• WHAT IS REQUIRED: For any picture in the lines below, please leave it out and copy the rest exactly.

* * *

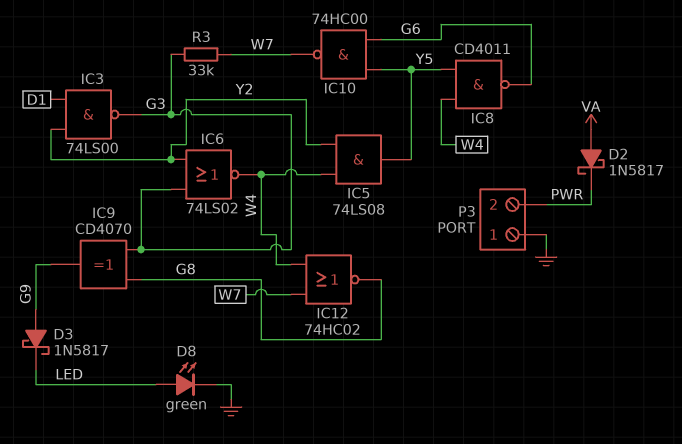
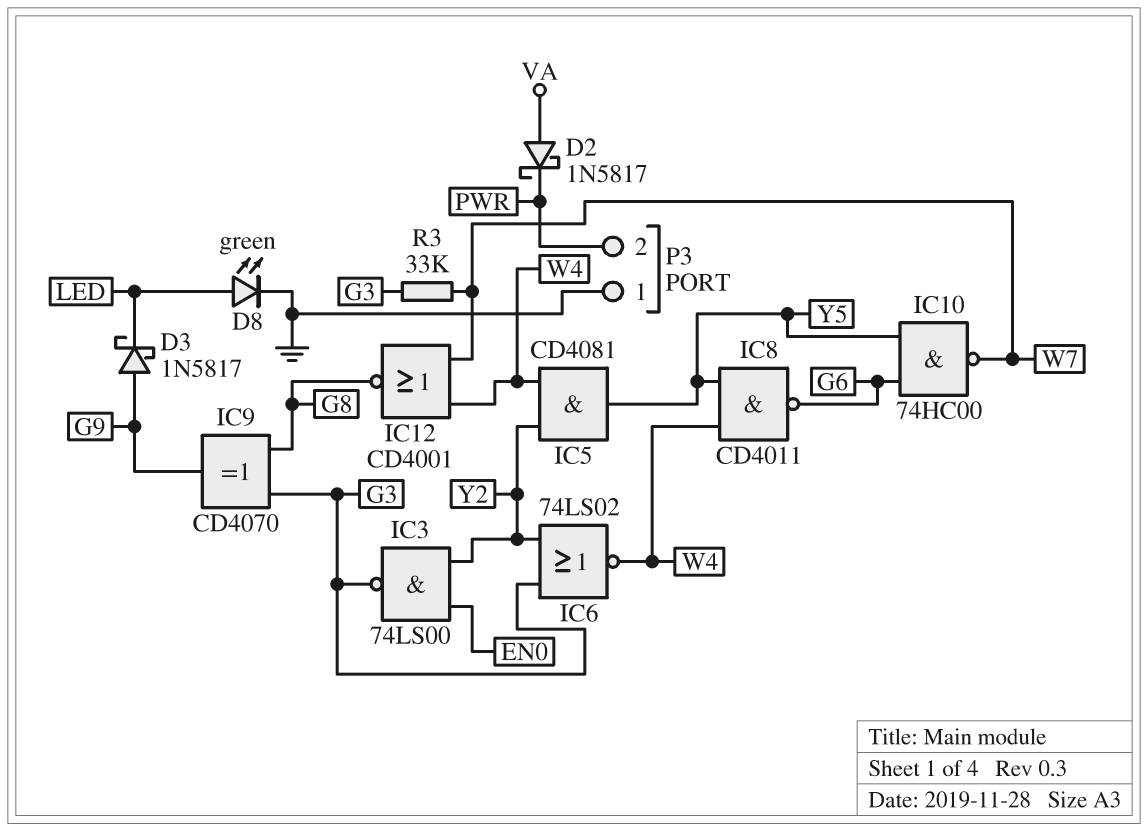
IC3: NAND 74LS00 (in D1, in Y2, out G3) -> NAND 74LS00 (in EN0, in Y2, out G3)
IC5: AND 74LS08 (in W4, in Y2, out Y5) -> AND CD4081 (in W4, in Y2, out Y5)
IC12: NOR 74HC02 (in W4, in W7, out G8) -> NOR CD4001 (in W4, in W7, out G8)

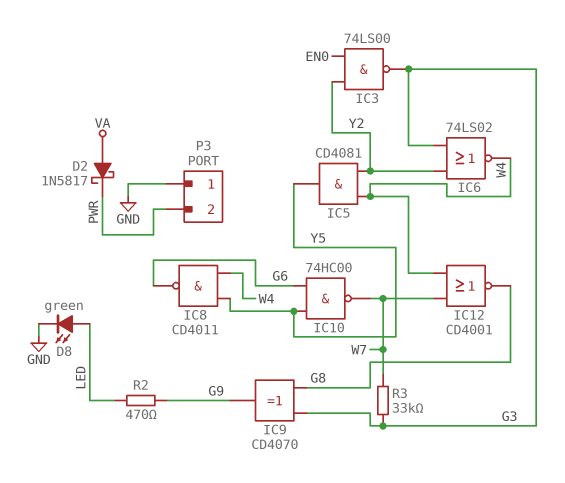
D3: schottky 1N5817 (A G9, K LED) -> none
R2: none -> 470 (G9, LED)

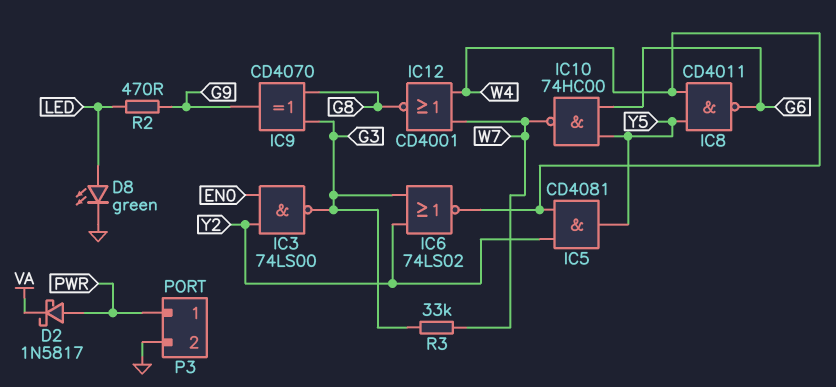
D2: schottky 1N5817 (A VA, K PWR) -> schottky 1N5817 (A PWR, K VA)
P3 pin 1: GND -> PWR
P3 pin 2: PWR -> GND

* * *

• RESULT OF THIS TASK:
IC3: NAND 74LS00 (in D1, in Y2, out G3) -> NAND 74LS00 (in EN0, in Y2, out G3)
IC5: AND 74LS08 (in W4, in Y2, out Y5) -> AND CD4081 (in W4, in Y2, out Y5)
IC12: NOR 74HC02 (in W4, in W7, out G8) -> NOR CD4001 (in W4, in W7, out G8)

D3: schottky 1N5817 (A G9, K LED) -> none
R2: none -> 470 (G9, LED)

D2: schottky 1N5817 (A VA, K PWR) -> schottky 1N5817 (A PWR, K VA)
P3 pin 1: GND -> PWR
P3 pin 2: PWR -> GND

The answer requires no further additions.